Records for the exercise –
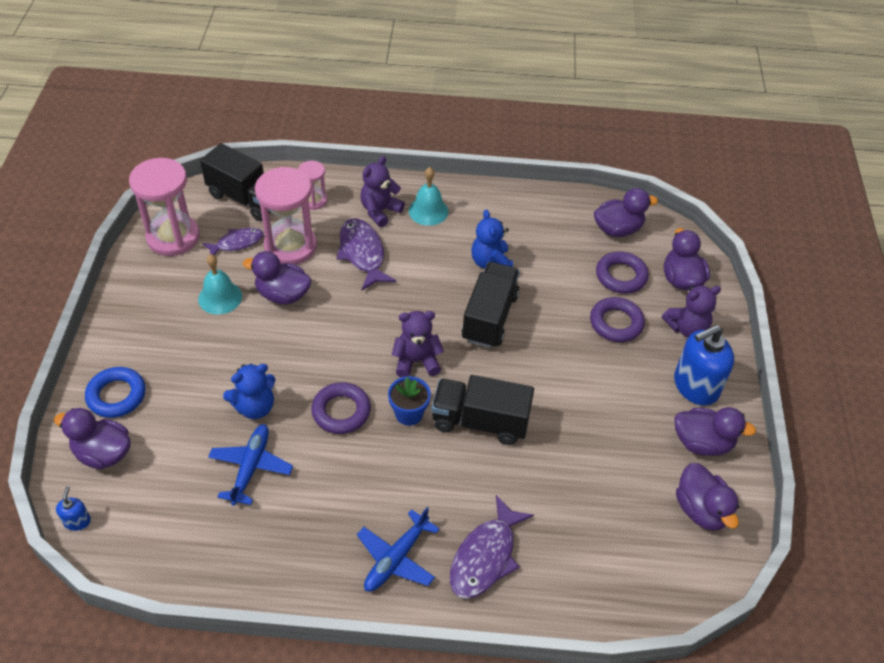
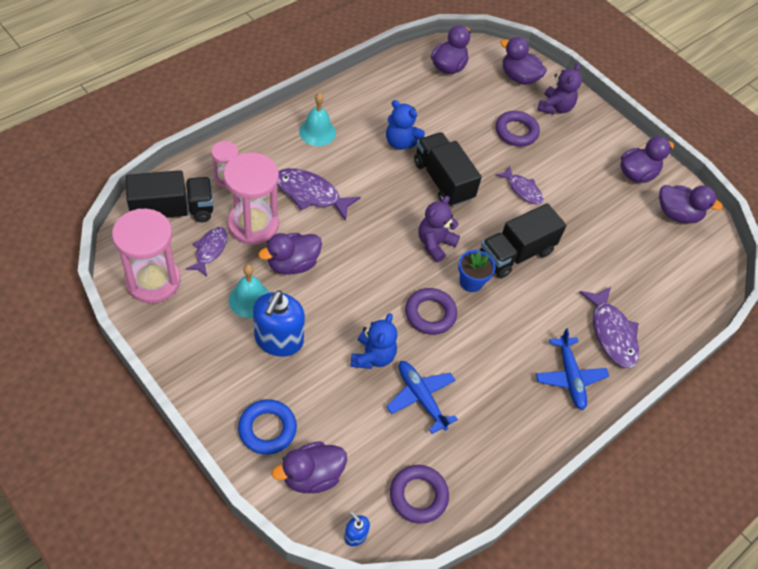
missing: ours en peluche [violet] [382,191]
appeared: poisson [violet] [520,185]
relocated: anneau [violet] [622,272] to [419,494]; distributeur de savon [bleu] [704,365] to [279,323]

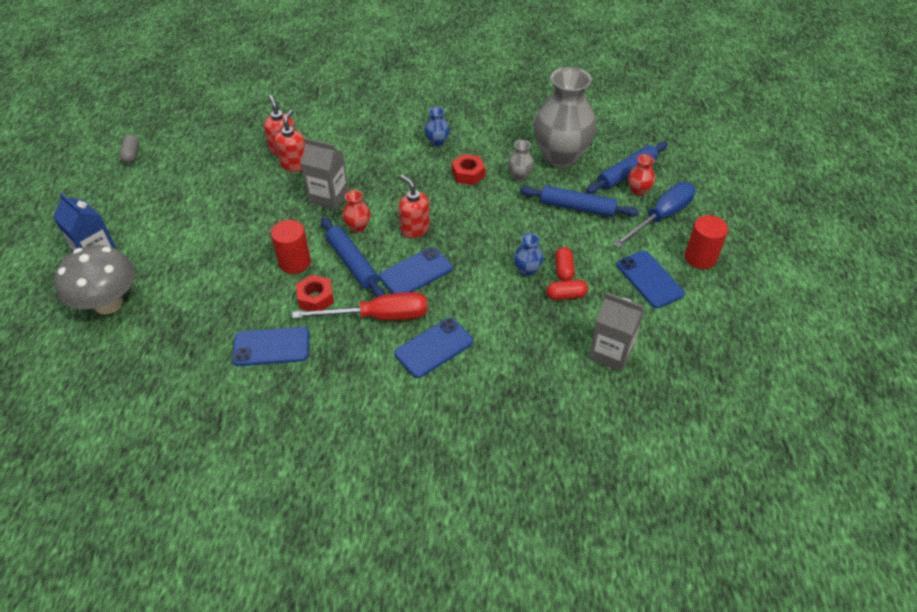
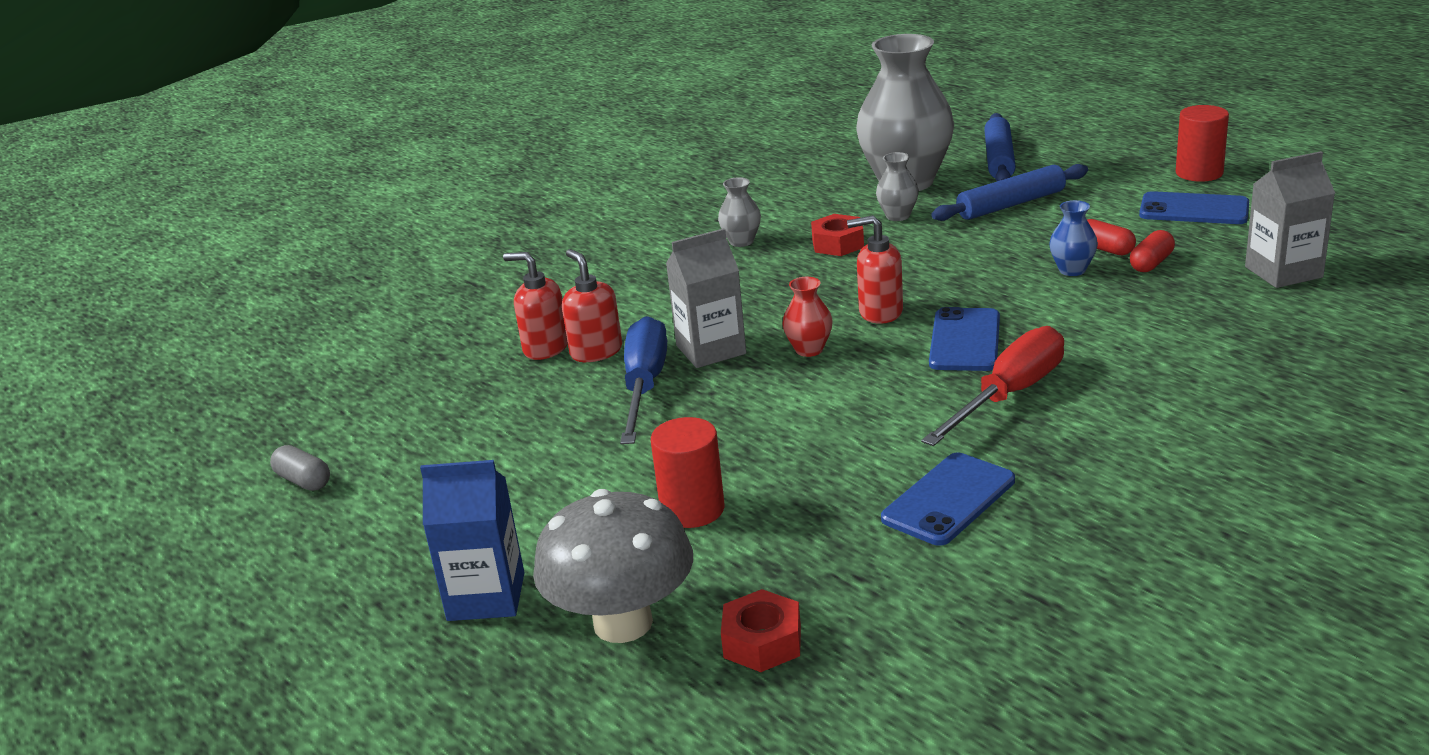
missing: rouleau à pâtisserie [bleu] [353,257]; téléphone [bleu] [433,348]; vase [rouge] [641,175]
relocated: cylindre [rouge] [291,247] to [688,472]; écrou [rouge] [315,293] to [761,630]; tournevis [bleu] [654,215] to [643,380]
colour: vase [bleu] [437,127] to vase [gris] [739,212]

...

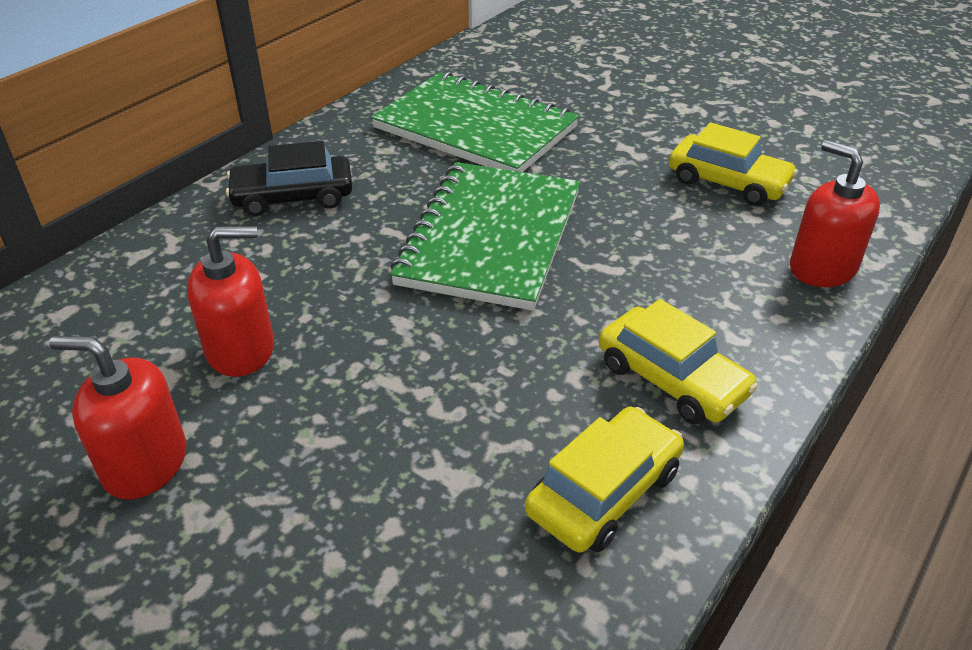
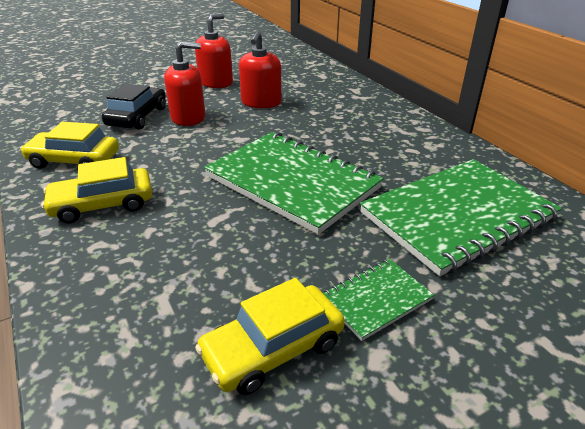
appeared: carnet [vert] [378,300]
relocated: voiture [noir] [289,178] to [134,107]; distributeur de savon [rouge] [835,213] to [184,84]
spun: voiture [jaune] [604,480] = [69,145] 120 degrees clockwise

Assignment – Could you set down, exactly as written, the lines above between the one holding "missing: ours en peluche [violet] [382,191]" and the one holding "appeared: poisson [violet] [520,185]", inclusive, and nothing more?

Output for this task –
missing: ours en peluche [violet] [382,191]
appeared: poisson [violet] [520,185]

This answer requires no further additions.